Required work.
When you find the line with "yellow rectangle: (106, 74)" among the records below, reproduce it and each line after it exactly, ending with the line with "cyan line: (136, 185)".
Content starts
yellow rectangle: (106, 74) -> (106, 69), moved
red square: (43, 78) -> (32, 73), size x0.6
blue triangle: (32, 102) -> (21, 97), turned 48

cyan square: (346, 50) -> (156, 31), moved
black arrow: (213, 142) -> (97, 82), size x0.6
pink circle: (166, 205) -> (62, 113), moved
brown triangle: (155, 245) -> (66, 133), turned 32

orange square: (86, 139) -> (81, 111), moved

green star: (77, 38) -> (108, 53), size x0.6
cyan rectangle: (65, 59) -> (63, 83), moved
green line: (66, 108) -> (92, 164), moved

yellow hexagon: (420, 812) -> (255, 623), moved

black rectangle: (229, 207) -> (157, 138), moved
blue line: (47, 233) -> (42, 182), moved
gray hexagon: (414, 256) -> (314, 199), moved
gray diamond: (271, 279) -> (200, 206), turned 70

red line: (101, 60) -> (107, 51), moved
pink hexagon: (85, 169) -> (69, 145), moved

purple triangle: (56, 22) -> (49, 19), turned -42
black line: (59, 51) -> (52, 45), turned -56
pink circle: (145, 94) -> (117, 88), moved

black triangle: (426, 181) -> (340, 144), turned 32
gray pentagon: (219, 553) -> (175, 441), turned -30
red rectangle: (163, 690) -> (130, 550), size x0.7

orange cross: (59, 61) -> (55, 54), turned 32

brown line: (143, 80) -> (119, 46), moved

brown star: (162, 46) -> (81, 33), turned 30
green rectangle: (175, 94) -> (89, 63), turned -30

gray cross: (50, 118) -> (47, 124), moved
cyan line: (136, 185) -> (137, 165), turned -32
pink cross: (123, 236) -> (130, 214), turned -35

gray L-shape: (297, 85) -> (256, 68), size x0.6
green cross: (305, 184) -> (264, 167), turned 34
Content ends
Content starts
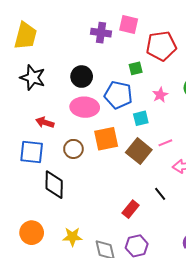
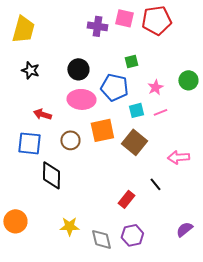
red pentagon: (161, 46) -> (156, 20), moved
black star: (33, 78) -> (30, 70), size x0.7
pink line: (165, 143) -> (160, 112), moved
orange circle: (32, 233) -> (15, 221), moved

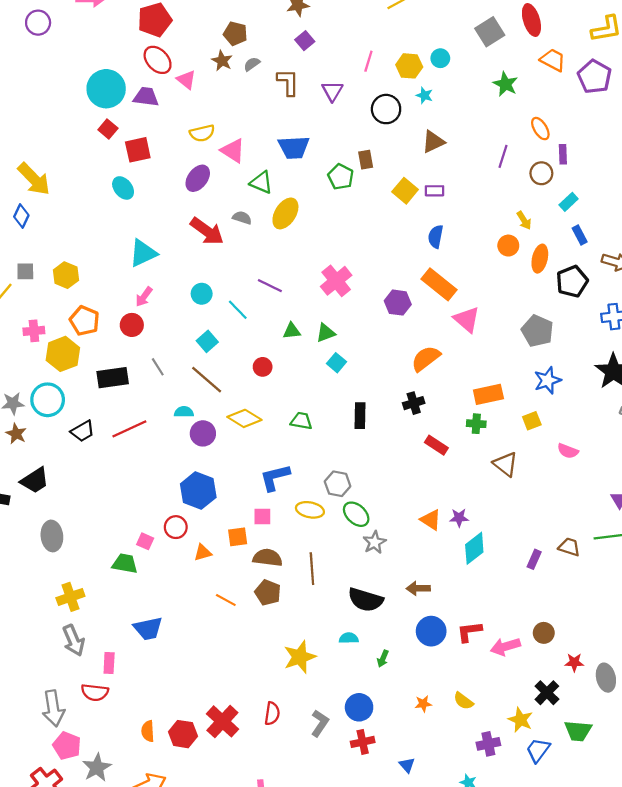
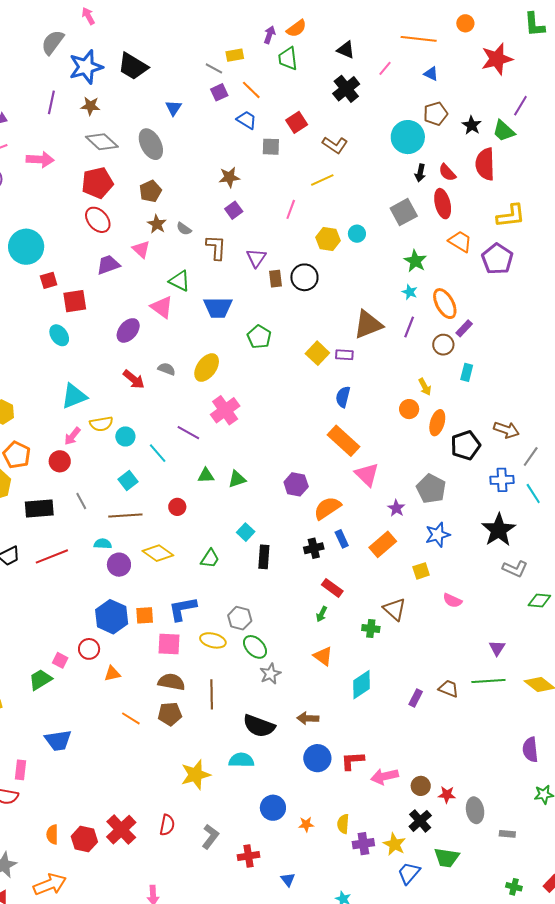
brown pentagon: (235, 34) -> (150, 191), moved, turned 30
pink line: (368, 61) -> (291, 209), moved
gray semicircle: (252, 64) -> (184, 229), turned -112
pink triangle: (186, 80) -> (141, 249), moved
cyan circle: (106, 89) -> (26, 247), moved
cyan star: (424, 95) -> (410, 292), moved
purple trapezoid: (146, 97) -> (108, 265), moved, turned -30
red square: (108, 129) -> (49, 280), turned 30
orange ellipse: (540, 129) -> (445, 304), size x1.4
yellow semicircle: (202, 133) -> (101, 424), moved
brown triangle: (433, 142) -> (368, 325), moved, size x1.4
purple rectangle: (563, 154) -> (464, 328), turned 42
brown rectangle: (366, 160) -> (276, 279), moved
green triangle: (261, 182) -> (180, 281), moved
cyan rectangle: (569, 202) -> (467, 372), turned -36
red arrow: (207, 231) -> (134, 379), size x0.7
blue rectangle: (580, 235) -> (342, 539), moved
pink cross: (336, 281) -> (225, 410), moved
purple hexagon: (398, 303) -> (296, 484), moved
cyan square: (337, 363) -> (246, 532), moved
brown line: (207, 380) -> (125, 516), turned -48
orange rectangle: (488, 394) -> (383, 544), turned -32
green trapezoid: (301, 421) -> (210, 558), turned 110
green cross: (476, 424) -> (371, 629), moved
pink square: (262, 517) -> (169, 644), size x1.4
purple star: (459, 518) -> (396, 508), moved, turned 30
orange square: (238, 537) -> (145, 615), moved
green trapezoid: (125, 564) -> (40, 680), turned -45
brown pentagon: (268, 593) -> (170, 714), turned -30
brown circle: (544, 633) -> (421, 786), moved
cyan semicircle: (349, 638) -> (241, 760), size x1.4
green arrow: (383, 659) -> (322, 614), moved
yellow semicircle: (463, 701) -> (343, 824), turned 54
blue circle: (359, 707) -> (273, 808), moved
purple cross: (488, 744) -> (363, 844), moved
Content ends
Output for this exercise.
yellow rectangle: (106, 74) -> (106, 69), moved
red square: (43, 78) -> (32, 73), size x0.6
blue triangle: (32, 102) -> (21, 97), turned 48

cyan square: (346, 50) -> (156, 31), moved
black arrow: (213, 142) -> (97, 82), size x0.6
pink circle: (166, 205) -> (62, 113), moved
brown triangle: (155, 245) -> (66, 133), turned 32

orange square: (86, 139) -> (81, 111), moved

green star: (77, 38) -> (108, 53), size x0.6
cyan rectangle: (65, 59) -> (63, 83), moved
green line: (66, 108) -> (92, 164), moved

yellow hexagon: (420, 812) -> (255, 623), moved

black rectangle: (229, 207) -> (157, 138), moved
blue line: (47, 233) -> (42, 182), moved
gray hexagon: (414, 256) -> (314, 199), moved
gray diamond: (271, 279) -> (200, 206), turned 70

red line: (101, 60) -> (107, 51), moved
pink hexagon: (85, 169) -> (69, 145), moved

purple triangle: (56, 22) -> (49, 19), turned -42
black line: (59, 51) -> (52, 45), turned -56
pink circle: (145, 94) -> (117, 88), moved

black triangle: (426, 181) -> (340, 144), turned 32
gray pentagon: (219, 553) -> (175, 441), turned -30
red rectangle: (163, 690) -> (130, 550), size x0.7

orange cross: (59, 61) -> (55, 54), turned 32

brown line: (143, 80) -> (119, 46), moved

brown star: (162, 46) -> (81, 33), turned 30
green rectangle: (175, 94) -> (89, 63), turned -30

gray cross: (50, 118) -> (47, 124), moved
cyan line: (136, 185) -> (137, 165), turned -32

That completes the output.